**ACTION ITEM:** Could you return every record below without changing a word?

Records from a data collection
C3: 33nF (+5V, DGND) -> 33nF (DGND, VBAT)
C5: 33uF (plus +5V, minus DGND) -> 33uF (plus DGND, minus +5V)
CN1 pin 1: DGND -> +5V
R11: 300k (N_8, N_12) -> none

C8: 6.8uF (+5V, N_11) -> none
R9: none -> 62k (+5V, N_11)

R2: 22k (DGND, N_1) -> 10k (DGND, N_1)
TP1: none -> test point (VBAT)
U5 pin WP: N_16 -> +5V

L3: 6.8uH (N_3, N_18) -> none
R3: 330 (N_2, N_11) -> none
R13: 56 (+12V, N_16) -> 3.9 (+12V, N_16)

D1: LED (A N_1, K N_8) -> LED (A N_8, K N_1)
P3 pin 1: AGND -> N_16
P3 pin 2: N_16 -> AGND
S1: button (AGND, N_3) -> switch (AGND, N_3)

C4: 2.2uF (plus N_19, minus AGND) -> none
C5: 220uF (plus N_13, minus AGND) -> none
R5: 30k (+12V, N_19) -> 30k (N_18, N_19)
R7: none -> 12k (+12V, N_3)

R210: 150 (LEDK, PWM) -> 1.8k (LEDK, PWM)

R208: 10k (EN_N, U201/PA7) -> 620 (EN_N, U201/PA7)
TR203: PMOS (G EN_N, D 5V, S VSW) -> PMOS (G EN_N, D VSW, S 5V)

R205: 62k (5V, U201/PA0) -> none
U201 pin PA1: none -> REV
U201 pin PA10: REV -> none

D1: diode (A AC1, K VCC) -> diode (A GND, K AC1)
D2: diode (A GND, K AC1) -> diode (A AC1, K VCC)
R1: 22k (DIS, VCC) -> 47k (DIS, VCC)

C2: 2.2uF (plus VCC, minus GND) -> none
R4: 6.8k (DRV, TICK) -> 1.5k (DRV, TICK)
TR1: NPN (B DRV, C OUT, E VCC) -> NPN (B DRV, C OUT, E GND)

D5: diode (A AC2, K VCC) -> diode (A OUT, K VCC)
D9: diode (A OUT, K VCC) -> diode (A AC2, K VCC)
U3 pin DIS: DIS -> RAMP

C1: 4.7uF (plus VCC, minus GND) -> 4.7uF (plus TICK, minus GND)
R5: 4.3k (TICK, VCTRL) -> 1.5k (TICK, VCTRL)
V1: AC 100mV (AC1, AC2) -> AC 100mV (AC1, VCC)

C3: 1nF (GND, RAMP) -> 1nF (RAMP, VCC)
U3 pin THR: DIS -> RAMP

**RESPONSE TO THE TASK:**
C3: 33nF (+5V, DGND) -> 33nF (DGND, VBAT)
C5: 33uF (plus +5V, minus DGND) -> 33uF (plus DGND, minus +5V)
CN1 pin 1: DGND -> +5V
R11: 300k (N_8, N_12) -> none

C8: 6.8uF (+5V, N_11) -> none
R9: none -> 62k (+5V, N_11)

R2: 22k (DGND, N_1) -> 10k (DGND, N_1)
TP1: none -> test point (VBAT)
U5 pin WP: N_16 -> +5V

L3: 6.8uH (N_3, N_18) -> none
R3: 330 (N_2, N_11) -> none
R13: 56 (+12V, N_16) -> 3.9 (+12V, N_16)

D1: LED (A N_1, K N_8) -> LED (A N_8, K N_1)
P3 pin 1: AGND -> N_16
P3 pin 2: N_16 -> AGND
S1: button (AGND, N_3) -> switch (AGND, N_3)

C4: 2.2uF (plus N_19, minus AGND) -> none
C5: 220uF (plus N_13, minus AGND) -> none
R5: 30k (+12V, N_19) -> 30k (N_18, N_19)
R7: none -> 12k (+12V, N_3)

R210: 150 (LEDK, PWM) -> 1.8k (LEDK, PWM)

R208: 10k (EN_N, U201/PA7) -> 620 (EN_N, U201/PA7)
TR203: PMOS (G EN_N, D 5V, S VSW) -> PMOS (G EN_N, D VSW, S 5V)

R205: 62k (5V, U201/PA0) -> none
U201 pin PA1: none -> REV
U201 pin PA10: REV -> none

D1: diode (A AC1, K VCC) -> diode (A GND, K AC1)
D2: diode (A GND, K AC1) -> diode (A AC1, K VCC)
R1: 22k (DIS, VCC) -> 47k (DIS, VCC)

C2: 2.2uF (plus VCC, minus GND) -> none
R4: 6.8k (DRV, TICK) -> 1.5k (DRV, TICK)
TR1: NPN (B DRV, C OUT, E VCC) -> NPN (B DRV, C OUT, E GND)

D5: diode (A AC2, K VCC) -> diode (A OUT, K VCC)
D9: diode (A OUT, K VCC) -> diode (A AC2, K VCC)
U3 pin DIS: DIS -> RAMP

C1: 4.7uF (plus VCC, minus GND) -> 4.7uF (plus TICK, minus GND)
R5: 4.3k (TICK, VCTRL) -> 1.5k (TICK, VCTRL)
V1: AC 100mV (AC1, AC2) -> AC 100mV (AC1, VCC)

C3: 1nF (GND, RAMP) -> 1nF (RAMP, VCC)
U3 pin THR: DIS -> RAMP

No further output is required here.